- _DIRECTIONS FOR THIS TASK_
After locating the line that contains "(425, 147) = (509, 309): red" in the records below, write out exactly that line and each line after it through the one that contains "(487, 195) = (357, 119): yellow", and nothing else.
** Opening RECORD EXCERPTS block **
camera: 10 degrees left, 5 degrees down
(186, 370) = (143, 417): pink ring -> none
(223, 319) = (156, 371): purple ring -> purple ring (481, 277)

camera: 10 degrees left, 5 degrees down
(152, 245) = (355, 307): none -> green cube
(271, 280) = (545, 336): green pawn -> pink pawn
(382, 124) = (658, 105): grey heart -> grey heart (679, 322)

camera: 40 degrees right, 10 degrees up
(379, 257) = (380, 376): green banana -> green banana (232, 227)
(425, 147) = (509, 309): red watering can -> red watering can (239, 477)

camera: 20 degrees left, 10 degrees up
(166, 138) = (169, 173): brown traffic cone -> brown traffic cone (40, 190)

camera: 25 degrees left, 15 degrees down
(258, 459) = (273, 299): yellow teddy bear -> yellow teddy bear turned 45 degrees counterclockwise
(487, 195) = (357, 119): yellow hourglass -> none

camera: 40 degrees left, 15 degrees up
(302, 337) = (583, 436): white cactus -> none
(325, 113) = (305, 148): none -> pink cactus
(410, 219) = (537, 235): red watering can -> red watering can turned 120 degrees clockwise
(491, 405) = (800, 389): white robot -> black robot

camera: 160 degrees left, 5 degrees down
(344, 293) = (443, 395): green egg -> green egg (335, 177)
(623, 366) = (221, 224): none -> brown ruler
** Closing RECORD EXCERPTS block **
- _WRITTEN RESPONSE_
(425, 147) = (509, 309): red watering can -> red watering can (239, 477)

camera: 20 degrees left, 10 degrees up
(166, 138) = (169, 173): brown traffic cone -> brown traffic cone (40, 190)

camera: 25 degrees left, 15 degrees down
(258, 459) = (273, 299): yellow teddy bear -> yellow teddy bear turned 45 degrees counterclockwise
(487, 195) = (357, 119): yellow hourglass -> none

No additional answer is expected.